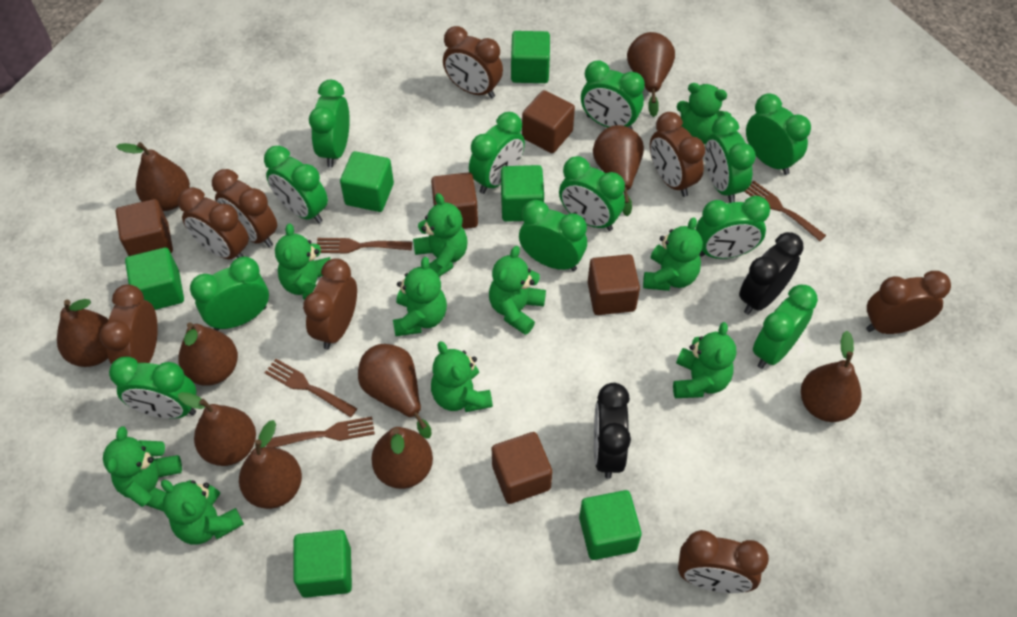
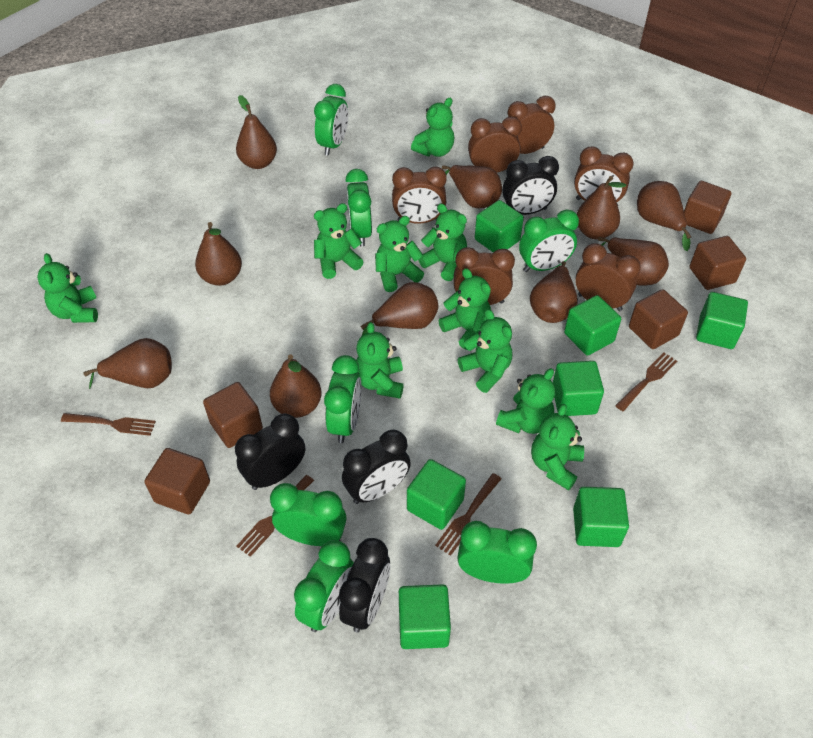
black clock: 2 -> 4
brown clock: 8 -> 6
green clock: 12 -> 7
green cube: 6 -> 7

AIM OF THE TASK:
Print the listing above in full, exactly as written. Omit any pictures.

REPLY:
black clock: 2 -> 4
brown clock: 8 -> 6
green clock: 12 -> 7
green cube: 6 -> 7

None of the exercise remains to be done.